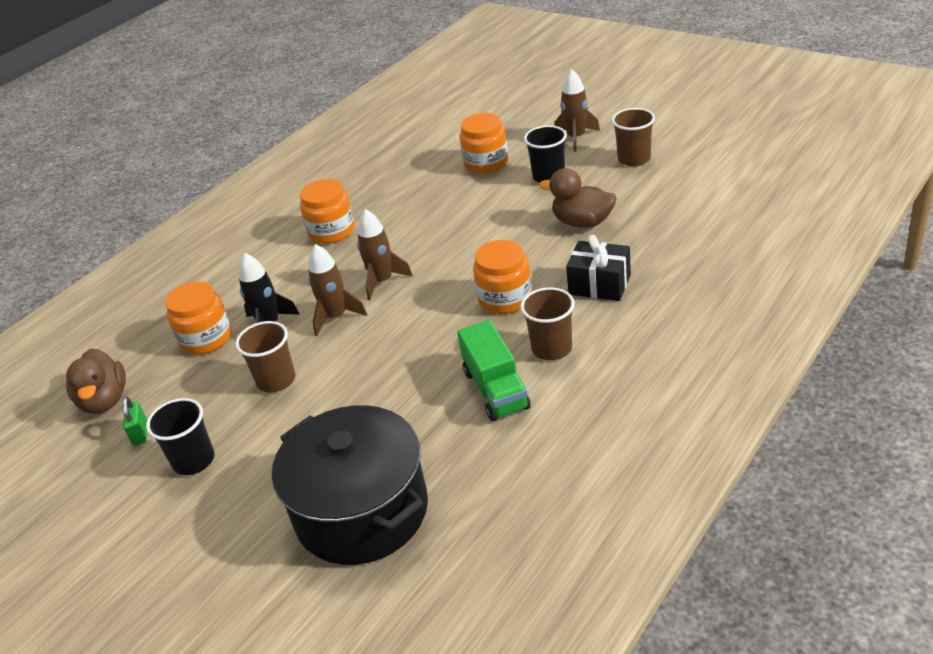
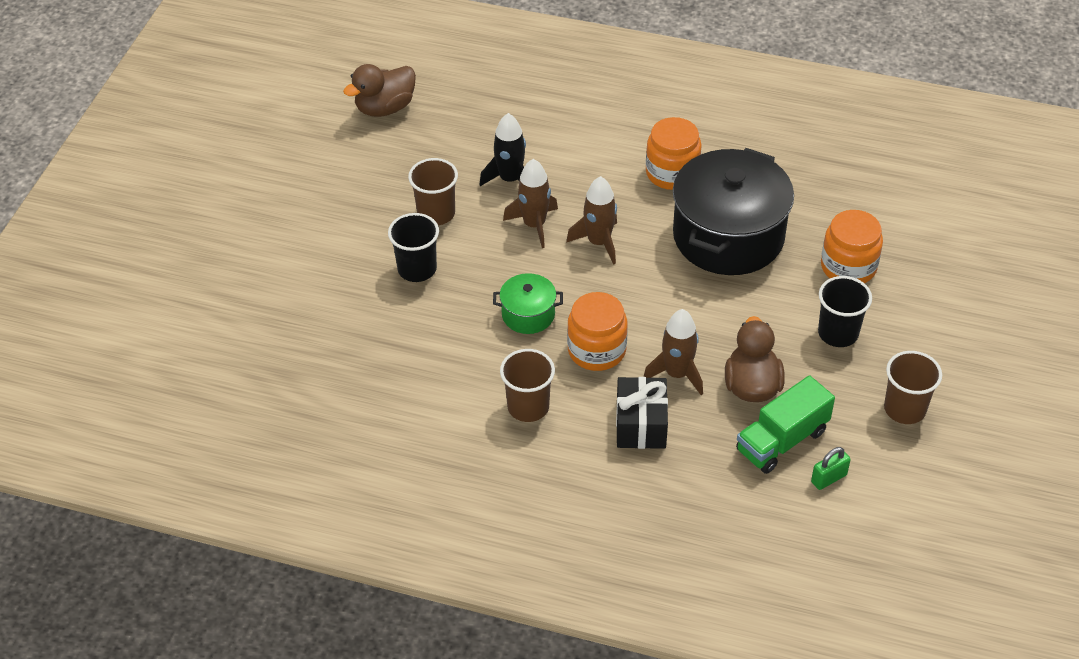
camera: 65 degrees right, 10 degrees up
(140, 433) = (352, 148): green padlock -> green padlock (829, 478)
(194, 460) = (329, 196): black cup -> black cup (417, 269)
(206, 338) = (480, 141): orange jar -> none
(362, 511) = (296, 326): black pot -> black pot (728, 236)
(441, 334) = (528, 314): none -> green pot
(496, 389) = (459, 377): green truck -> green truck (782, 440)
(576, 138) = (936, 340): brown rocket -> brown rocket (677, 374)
+ + + + +
About this exercise: When a picture appears in the material, please pass over it while retyping the rest exactly.

Answer for this exercise:
camera: 65 degrees right, 10 degrees up
(140, 433) = (352, 148): green padlock -> green padlock (829, 478)
(194, 460) = (329, 196): black cup -> black cup (417, 269)
(206, 338) = (480, 141): orange jar -> none
(362, 511) = (296, 326): black pot -> black pot (728, 236)
(441, 334) = (528, 314): none -> green pot
(496, 389) = (459, 377): green truck -> green truck (782, 440)
(576, 138) = (936, 340): brown rocket -> brown rocket (677, 374)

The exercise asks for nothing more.